> **EXERCISE DETAILS**
From the entries below, output the line with "pink line at (481, 87): rotated" and each following line up to and including the line with "gray L-shape at (225, 1212): rotated", exactly as written.

:: INPUT DATA

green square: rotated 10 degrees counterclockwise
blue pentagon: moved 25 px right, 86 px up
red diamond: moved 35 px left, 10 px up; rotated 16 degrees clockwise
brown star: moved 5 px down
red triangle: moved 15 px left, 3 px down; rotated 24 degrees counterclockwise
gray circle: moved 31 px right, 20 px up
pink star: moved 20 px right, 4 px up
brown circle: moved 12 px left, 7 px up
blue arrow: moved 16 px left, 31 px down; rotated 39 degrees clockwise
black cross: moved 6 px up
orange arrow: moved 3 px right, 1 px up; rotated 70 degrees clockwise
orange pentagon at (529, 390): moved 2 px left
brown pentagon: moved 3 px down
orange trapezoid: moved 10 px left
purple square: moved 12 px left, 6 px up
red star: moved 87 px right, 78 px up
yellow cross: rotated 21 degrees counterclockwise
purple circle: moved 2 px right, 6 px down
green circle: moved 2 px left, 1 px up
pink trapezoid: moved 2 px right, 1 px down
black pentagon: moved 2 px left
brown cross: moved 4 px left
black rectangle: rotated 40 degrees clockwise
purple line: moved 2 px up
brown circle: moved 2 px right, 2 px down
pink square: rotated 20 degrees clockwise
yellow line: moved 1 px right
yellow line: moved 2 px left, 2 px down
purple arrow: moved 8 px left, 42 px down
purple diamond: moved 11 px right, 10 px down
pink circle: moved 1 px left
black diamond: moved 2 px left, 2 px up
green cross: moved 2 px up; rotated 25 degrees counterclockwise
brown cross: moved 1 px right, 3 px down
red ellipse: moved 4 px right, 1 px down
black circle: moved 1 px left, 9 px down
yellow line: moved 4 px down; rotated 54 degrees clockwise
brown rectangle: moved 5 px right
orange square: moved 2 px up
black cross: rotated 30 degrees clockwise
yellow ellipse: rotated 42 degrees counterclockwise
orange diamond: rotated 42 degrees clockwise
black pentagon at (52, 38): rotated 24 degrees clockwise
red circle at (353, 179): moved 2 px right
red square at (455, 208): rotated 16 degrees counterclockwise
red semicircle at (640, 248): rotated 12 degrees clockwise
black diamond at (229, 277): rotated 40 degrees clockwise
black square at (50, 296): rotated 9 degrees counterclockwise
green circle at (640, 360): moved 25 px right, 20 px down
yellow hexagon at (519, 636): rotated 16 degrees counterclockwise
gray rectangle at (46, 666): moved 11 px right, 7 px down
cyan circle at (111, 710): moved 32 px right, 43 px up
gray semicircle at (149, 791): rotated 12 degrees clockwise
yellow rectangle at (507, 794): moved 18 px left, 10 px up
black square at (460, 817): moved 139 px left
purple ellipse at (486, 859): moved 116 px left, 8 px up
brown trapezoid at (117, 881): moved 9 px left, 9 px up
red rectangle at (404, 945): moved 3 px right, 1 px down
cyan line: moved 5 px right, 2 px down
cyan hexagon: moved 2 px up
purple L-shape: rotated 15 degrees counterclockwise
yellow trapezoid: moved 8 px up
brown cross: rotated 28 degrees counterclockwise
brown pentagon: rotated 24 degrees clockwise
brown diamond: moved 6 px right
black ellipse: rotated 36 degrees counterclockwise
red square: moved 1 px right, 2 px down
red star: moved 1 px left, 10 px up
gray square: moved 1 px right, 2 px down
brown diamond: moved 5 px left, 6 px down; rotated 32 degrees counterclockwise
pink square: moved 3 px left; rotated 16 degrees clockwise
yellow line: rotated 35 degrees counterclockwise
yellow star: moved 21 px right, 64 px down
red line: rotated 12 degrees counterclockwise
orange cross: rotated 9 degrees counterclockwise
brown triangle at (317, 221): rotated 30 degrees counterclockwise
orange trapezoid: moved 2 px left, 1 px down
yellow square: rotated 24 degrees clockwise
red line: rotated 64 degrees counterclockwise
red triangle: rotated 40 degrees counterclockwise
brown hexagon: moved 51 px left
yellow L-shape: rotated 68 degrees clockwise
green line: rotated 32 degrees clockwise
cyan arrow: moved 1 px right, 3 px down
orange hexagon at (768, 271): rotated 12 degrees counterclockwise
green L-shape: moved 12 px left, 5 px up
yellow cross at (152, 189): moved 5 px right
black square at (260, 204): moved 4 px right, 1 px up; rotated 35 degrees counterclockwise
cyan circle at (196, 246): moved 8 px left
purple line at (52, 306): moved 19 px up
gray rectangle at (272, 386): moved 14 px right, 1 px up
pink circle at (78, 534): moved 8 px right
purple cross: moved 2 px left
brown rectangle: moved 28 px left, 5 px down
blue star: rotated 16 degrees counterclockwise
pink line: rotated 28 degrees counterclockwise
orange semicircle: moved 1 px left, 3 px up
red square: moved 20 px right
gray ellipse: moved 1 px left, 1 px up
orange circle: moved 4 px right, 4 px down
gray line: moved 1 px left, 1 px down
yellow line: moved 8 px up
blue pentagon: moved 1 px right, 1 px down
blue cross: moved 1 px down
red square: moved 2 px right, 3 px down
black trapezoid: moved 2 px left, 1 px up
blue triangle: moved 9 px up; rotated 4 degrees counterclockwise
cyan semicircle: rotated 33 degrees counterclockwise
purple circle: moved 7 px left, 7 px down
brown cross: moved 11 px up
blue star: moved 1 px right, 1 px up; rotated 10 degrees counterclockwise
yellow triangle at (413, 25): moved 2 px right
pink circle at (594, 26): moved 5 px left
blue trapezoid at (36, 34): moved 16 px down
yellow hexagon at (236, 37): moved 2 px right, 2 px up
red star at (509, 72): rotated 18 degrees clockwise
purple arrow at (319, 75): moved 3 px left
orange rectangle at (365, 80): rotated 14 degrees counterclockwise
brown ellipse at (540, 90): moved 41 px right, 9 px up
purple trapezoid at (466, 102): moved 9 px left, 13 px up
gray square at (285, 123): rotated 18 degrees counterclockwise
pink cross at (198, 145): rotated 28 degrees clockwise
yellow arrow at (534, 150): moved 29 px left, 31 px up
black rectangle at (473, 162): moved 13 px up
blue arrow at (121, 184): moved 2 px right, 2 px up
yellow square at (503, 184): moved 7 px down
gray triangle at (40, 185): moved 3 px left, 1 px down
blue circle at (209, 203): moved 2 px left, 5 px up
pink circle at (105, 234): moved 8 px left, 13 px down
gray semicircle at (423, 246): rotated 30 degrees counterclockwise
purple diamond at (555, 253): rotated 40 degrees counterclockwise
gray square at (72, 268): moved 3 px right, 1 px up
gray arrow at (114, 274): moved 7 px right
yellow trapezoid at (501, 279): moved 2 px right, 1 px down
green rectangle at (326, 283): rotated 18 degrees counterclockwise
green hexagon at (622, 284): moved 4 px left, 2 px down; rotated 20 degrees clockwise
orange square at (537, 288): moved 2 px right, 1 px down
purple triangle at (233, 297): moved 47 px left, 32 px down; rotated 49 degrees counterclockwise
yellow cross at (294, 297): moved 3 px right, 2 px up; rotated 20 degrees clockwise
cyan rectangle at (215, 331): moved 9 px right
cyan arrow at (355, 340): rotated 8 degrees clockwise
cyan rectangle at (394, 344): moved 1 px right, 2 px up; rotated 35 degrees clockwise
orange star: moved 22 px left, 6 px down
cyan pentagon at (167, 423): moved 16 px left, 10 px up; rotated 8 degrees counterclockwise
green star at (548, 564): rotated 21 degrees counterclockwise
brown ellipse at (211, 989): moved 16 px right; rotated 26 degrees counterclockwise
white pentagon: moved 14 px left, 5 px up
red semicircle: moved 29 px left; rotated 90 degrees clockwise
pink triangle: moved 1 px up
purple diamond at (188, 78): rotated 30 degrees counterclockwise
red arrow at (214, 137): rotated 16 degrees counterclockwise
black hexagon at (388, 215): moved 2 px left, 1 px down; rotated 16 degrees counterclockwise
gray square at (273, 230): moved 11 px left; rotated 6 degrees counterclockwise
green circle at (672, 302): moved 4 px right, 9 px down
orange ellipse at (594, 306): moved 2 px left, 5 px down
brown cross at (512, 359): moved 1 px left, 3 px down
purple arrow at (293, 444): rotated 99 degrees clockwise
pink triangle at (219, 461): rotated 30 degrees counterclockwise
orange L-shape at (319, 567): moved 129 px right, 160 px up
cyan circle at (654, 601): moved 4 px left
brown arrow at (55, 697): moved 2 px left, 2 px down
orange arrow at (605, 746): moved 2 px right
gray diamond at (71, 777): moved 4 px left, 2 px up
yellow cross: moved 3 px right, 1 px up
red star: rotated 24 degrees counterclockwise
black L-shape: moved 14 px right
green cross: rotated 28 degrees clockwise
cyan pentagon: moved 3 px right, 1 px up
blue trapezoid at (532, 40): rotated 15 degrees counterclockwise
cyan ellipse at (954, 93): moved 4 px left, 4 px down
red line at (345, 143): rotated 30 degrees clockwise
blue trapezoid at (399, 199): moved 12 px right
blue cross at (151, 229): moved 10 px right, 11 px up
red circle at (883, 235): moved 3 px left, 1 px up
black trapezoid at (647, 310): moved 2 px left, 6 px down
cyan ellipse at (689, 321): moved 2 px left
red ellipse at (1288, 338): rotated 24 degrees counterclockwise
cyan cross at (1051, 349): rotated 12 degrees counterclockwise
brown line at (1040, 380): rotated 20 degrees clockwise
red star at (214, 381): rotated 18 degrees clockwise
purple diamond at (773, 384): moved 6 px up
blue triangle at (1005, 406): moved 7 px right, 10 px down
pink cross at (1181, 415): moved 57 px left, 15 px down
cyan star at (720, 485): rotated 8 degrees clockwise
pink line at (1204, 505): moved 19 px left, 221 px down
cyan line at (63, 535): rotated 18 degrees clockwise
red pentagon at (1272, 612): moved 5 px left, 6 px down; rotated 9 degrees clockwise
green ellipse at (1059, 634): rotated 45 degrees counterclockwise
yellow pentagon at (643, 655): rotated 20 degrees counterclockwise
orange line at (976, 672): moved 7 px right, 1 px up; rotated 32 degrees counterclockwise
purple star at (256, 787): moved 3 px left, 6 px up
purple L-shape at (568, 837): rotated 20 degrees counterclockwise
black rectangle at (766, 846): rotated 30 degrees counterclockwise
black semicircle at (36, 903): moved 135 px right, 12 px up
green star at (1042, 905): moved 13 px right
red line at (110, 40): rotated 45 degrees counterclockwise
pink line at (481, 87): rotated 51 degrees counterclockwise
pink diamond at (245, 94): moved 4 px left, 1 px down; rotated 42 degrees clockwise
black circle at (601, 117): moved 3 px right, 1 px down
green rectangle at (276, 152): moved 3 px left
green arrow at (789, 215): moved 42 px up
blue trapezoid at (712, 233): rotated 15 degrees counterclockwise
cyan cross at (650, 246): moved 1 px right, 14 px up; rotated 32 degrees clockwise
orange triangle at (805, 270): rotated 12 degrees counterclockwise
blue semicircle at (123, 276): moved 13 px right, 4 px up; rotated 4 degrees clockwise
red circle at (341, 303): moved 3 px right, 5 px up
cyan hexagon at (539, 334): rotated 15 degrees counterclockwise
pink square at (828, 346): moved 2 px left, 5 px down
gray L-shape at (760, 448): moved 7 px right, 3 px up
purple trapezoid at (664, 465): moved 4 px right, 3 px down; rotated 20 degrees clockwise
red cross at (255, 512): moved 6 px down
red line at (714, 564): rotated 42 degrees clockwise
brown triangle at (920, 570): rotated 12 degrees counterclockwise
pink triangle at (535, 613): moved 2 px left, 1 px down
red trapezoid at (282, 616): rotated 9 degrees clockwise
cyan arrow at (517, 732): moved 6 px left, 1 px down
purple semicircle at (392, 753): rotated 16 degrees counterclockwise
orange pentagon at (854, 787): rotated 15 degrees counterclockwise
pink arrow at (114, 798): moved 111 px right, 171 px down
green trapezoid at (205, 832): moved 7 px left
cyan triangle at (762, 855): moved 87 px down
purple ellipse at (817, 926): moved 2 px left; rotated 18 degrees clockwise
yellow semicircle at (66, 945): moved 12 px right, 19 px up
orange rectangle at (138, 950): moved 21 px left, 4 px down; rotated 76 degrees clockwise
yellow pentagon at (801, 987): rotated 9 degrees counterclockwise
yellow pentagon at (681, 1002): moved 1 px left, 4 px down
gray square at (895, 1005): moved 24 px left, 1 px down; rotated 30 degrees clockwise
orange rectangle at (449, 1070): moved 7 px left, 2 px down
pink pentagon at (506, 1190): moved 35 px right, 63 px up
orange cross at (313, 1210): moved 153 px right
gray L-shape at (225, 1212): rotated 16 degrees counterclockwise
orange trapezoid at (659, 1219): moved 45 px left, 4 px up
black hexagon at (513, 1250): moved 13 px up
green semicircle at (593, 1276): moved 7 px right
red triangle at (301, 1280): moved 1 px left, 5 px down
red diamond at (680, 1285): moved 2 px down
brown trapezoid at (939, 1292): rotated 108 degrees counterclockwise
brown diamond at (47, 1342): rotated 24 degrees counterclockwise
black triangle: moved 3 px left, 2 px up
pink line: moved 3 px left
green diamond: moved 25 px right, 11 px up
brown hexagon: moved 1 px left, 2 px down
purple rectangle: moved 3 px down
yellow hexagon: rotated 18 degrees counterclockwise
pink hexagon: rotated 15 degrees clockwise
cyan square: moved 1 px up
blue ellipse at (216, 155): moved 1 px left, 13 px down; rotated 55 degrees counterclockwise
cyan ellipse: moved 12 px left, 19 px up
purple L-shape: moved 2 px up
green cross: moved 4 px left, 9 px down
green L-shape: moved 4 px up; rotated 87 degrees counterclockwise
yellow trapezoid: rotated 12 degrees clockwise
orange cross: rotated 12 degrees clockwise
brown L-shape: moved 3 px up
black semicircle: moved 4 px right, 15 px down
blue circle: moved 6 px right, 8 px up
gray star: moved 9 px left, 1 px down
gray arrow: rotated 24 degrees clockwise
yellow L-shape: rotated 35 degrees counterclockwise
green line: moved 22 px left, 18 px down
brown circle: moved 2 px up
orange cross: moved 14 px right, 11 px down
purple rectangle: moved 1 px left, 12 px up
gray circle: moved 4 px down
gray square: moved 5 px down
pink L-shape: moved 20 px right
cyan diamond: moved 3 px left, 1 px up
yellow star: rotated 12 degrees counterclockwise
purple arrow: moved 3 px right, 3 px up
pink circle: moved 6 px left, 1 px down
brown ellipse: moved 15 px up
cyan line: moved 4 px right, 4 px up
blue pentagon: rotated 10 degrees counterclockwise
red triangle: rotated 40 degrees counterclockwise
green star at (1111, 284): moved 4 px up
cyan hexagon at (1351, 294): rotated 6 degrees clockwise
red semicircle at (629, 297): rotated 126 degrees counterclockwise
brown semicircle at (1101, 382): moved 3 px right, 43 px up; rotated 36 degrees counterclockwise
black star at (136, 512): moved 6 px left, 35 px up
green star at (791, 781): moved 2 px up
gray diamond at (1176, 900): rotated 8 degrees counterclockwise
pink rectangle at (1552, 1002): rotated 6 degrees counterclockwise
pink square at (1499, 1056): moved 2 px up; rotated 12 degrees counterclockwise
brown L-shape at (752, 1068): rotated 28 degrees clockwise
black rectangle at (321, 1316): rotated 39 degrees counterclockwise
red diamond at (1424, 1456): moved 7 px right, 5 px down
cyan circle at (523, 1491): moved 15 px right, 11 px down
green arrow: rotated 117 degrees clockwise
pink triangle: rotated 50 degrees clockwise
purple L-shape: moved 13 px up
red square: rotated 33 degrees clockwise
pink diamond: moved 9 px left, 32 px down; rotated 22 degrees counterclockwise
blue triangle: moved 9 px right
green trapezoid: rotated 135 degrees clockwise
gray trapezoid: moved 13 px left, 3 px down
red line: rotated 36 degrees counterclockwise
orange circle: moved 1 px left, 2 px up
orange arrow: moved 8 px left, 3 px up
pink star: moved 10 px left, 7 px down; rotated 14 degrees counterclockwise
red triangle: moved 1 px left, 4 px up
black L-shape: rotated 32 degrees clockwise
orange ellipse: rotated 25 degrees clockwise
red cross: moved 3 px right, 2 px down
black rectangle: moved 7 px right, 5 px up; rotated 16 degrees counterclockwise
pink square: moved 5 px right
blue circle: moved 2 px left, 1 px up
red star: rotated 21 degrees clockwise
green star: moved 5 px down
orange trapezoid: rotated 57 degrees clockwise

::::

> **RESPONSE BELOW**
pink line at (481, 87): rotated 51 degrees counterclockwise
pink diamond at (245, 94): moved 4 px left, 1 px down; rotated 42 degrees clockwise
black circle at (601, 117): moved 3 px right, 1 px down
green rectangle at (276, 152): moved 3 px left
green arrow at (789, 215): moved 42 px up
blue trapezoid at (712, 233): rotated 15 degrees counterclockwise
cyan cross at (650, 246): moved 1 px right, 14 px up; rotated 32 degrees clockwise
orange triangle at (805, 270): rotated 12 degrees counterclockwise
blue semicircle at (123, 276): moved 13 px right, 4 px up; rotated 4 degrees clockwise
red circle at (341, 303): moved 3 px right, 5 px up
cyan hexagon at (539, 334): rotated 15 degrees counterclockwise
pink square at (828, 346): moved 2 px left, 5 px down
gray L-shape at (760, 448): moved 7 px right, 3 px up
purple trapezoid at (664, 465): moved 4 px right, 3 px down; rotated 20 degrees clockwise
red cross at (255, 512): moved 6 px down
red line at (714, 564): rotated 42 degrees clockwise
brown triangle at (920, 570): rotated 12 degrees counterclockwise
pink triangle at (535, 613): moved 2 px left, 1 px down
red trapezoid at (282, 616): rotated 9 degrees clockwise
cyan arrow at (517, 732): moved 6 px left, 1 px down
purple semicircle at (392, 753): rotated 16 degrees counterclockwise
orange pentagon at (854, 787): rotated 15 degrees counterclockwise
pink arrow at (114, 798): moved 111 px right, 171 px down
green trapezoid at (205, 832): moved 7 px left
cyan triangle at (762, 855): moved 87 px down
purple ellipse at (817, 926): moved 2 px left; rotated 18 degrees clockwise
yellow semicircle at (66, 945): moved 12 px right, 19 px up
orange rectangle at (138, 950): moved 21 px left, 4 px down; rotated 76 degrees clockwise
yellow pentagon at (801, 987): rotated 9 degrees counterclockwise
yellow pentagon at (681, 1002): moved 1 px left, 4 px down
gray square at (895, 1005): moved 24 px left, 1 px down; rotated 30 degrees clockwise
orange rectangle at (449, 1070): moved 7 px left, 2 px down
pink pentagon at (506, 1190): moved 35 px right, 63 px up
orange cross at (313, 1210): moved 153 px right
gray L-shape at (225, 1212): rotated 16 degrees counterclockwise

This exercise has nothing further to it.